- [TO DO]: Leave the images out. Give every line below again, precisely.

━━━━

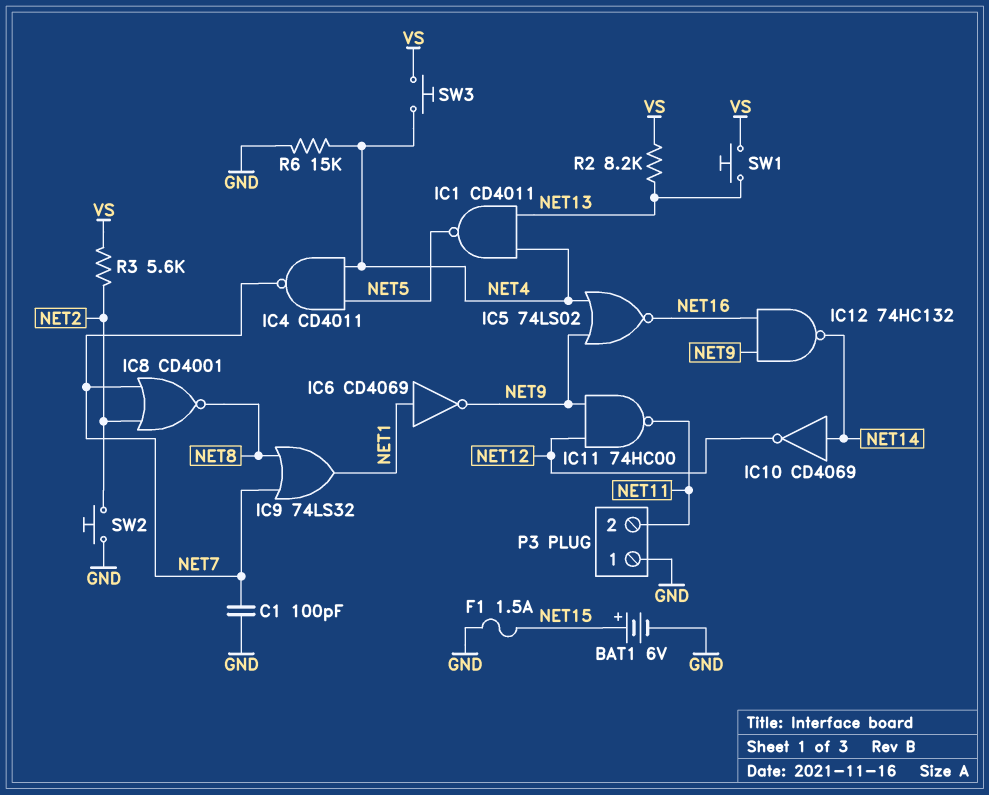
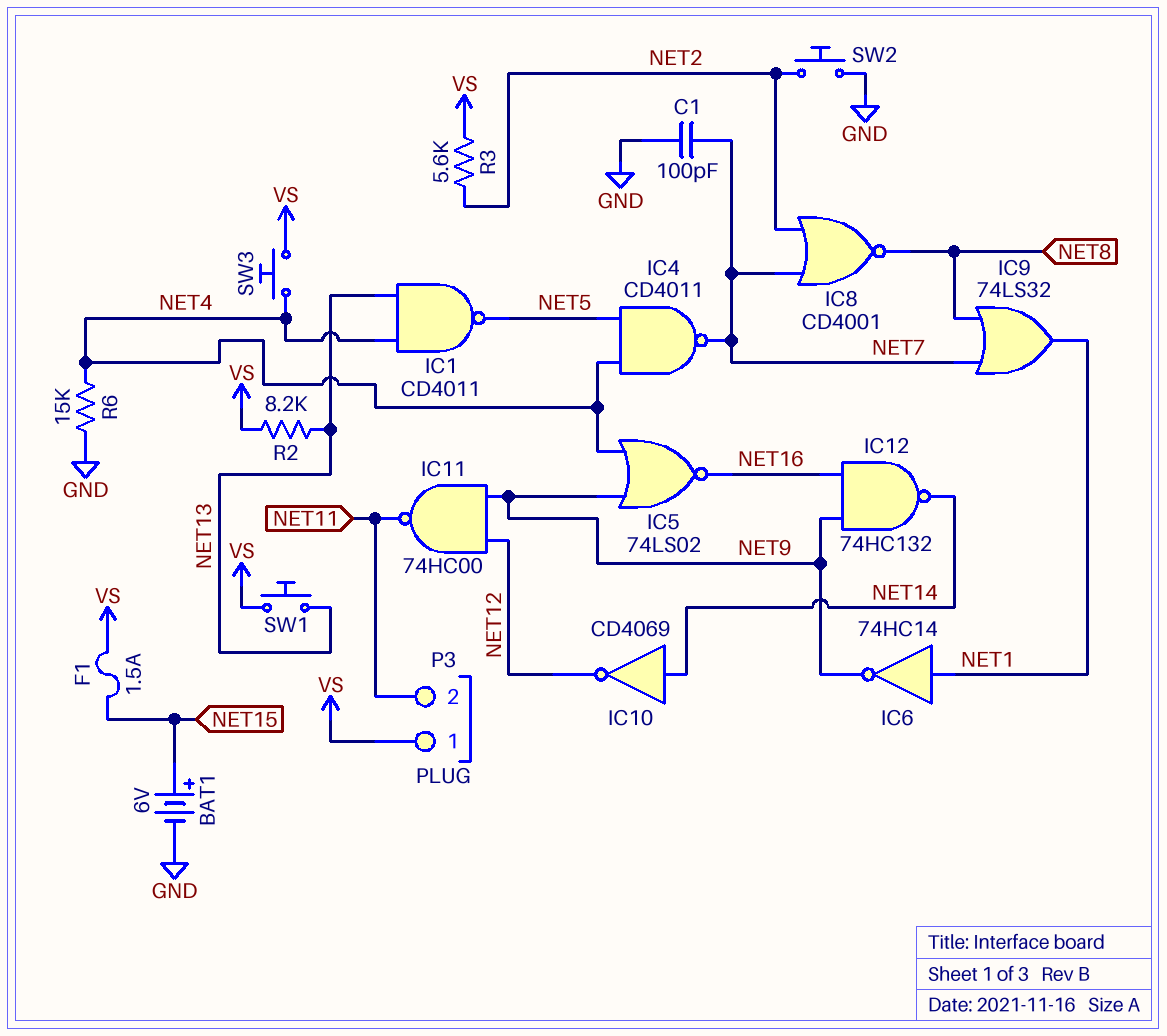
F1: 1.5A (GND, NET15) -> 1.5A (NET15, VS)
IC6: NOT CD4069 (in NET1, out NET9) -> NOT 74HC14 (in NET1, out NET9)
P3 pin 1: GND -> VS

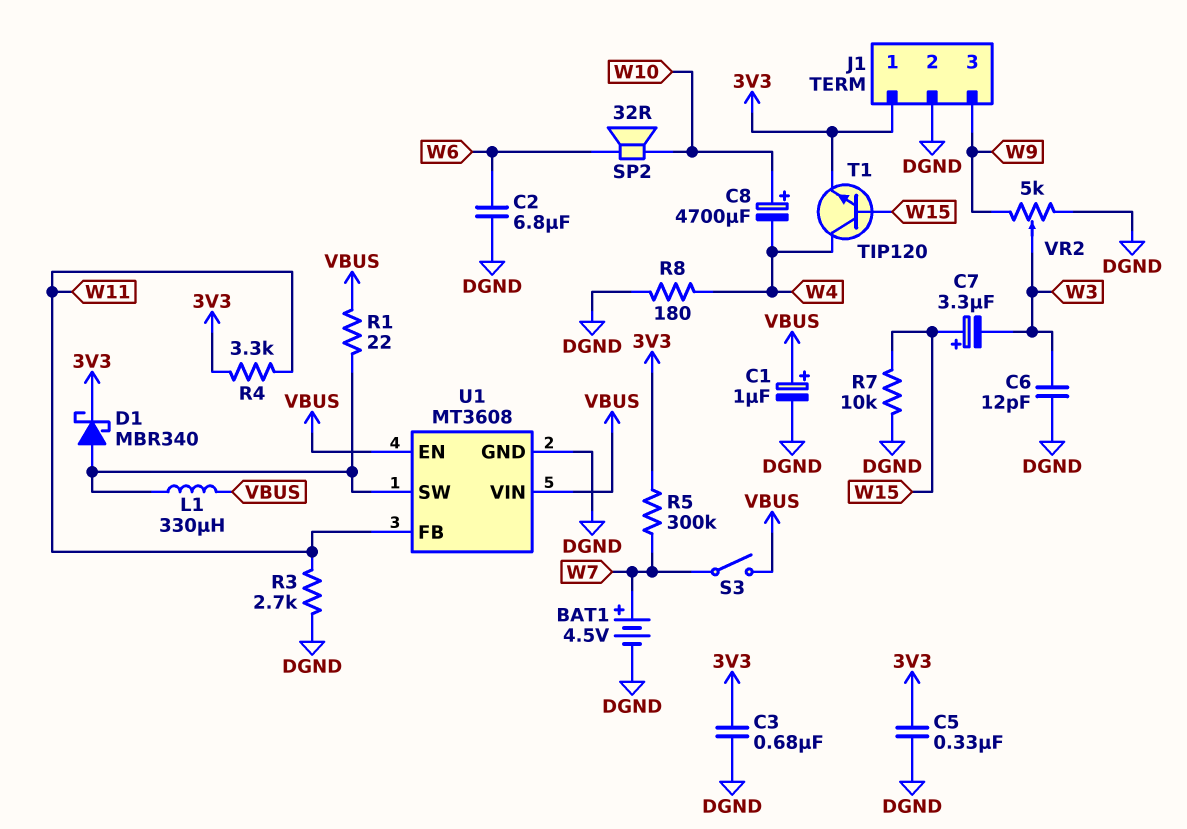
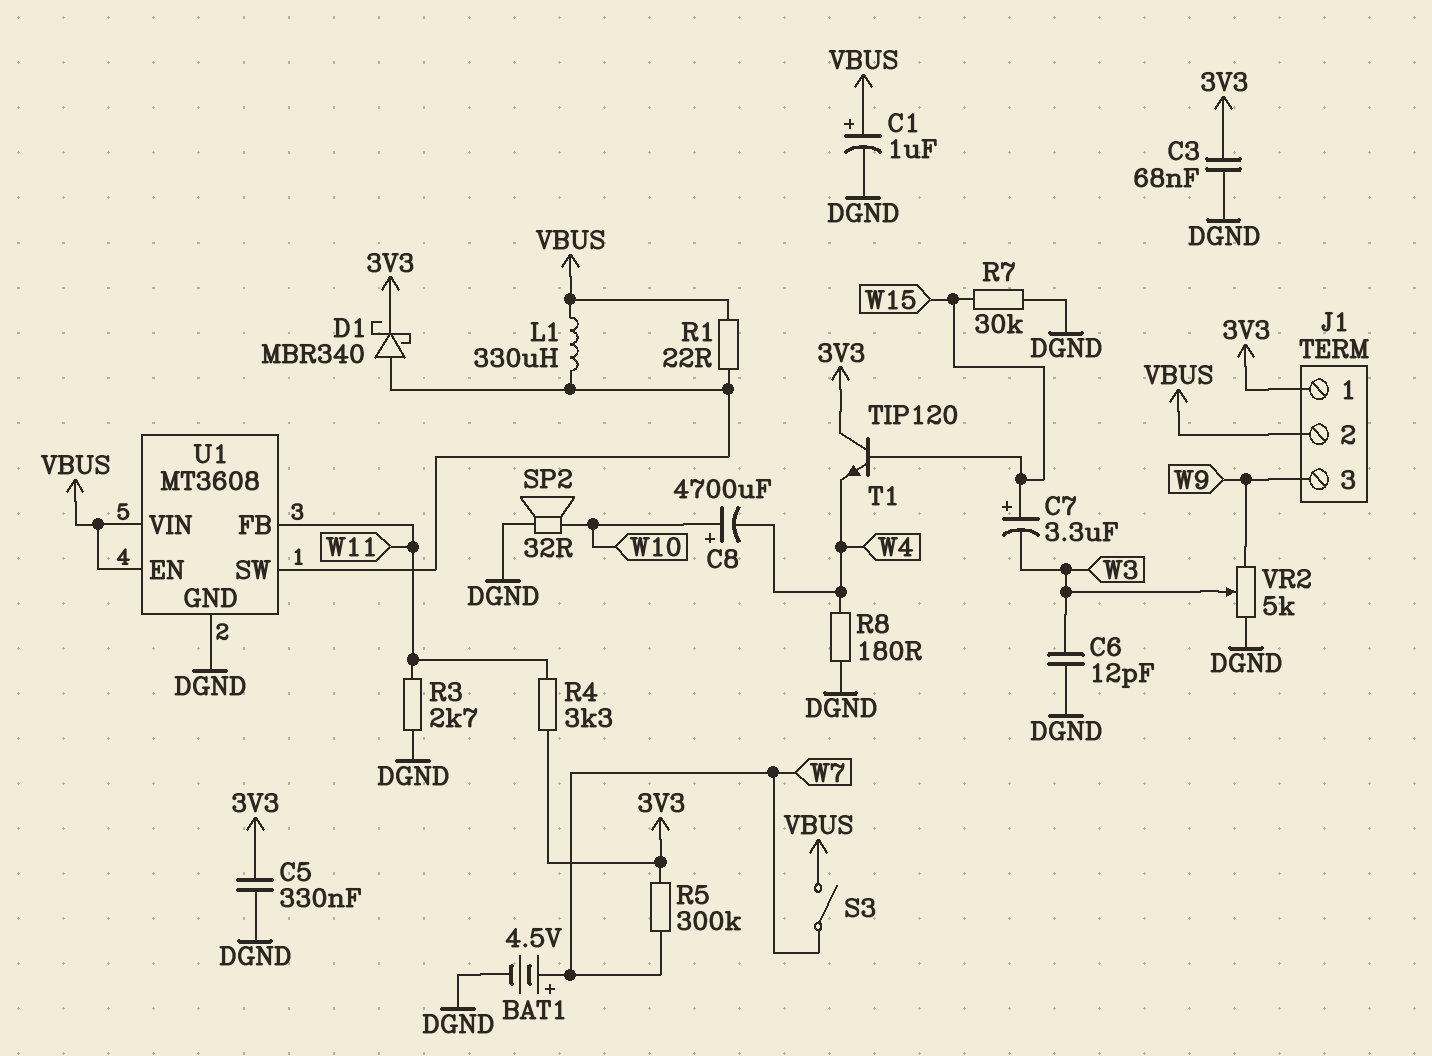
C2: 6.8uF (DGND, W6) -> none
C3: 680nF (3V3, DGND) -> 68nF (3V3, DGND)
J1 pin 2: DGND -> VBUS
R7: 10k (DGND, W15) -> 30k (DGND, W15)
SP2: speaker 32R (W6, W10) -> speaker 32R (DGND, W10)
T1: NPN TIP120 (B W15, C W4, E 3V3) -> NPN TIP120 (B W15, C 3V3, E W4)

━━━━

- [YOUR SOLUTION]:
F1: 1.5A (GND, NET15) -> 1.5A (NET15, VS)
IC6: NOT CD4069 (in NET1, out NET9) -> NOT 74HC14 (in NET1, out NET9)
P3 pin 1: GND -> VS

C2: 6.8uF (DGND, W6) -> none
C3: 680nF (3V3, DGND) -> 68nF (3V3, DGND)
J1 pin 2: DGND -> VBUS
R7: 10k (DGND, W15) -> 30k (DGND, W15)
SP2: speaker 32R (W6, W10) -> speaker 32R (DGND, W10)
T1: NPN TIP120 (B W15, C W4, E 3V3) -> NPN TIP120 (B W15, C 3V3, E W4)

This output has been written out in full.